- **Task statement**
With every picture left out, restate the listing below exactly as written.

- **Information supplied**

________

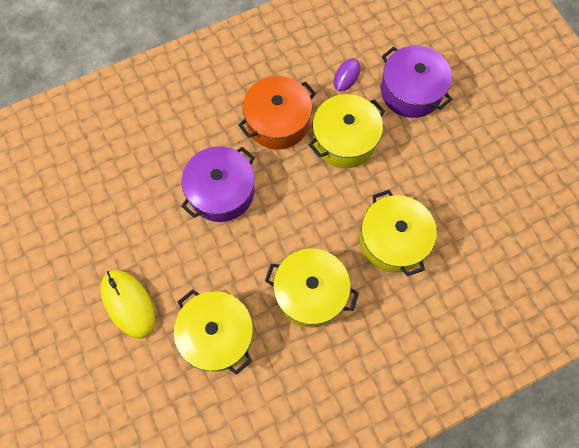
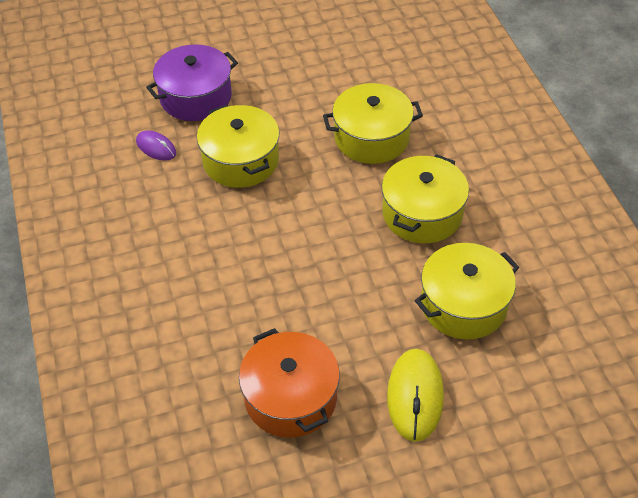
camera: 80 degrees left, 20 degrees down
yellow mouse [101,270,155,338] -> yellow mouse turned 60 degrees counterclockwise [387,349,444,442]
purple pot [181,146,255,222] -> none
orange pot [238,76,316,150] -> orange pot moved to [239,328,340,438]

________

- **Solution to this task**
camera: 80 degrees left, 20 degrees down
yellow mouse [101,270,155,338] -> yellow mouse turned 60 degrees counterclockwise [387,349,444,442]
purple pot [181,146,255,222] -> none
orange pot [238,76,316,150] -> orange pot moved to [239,328,340,438]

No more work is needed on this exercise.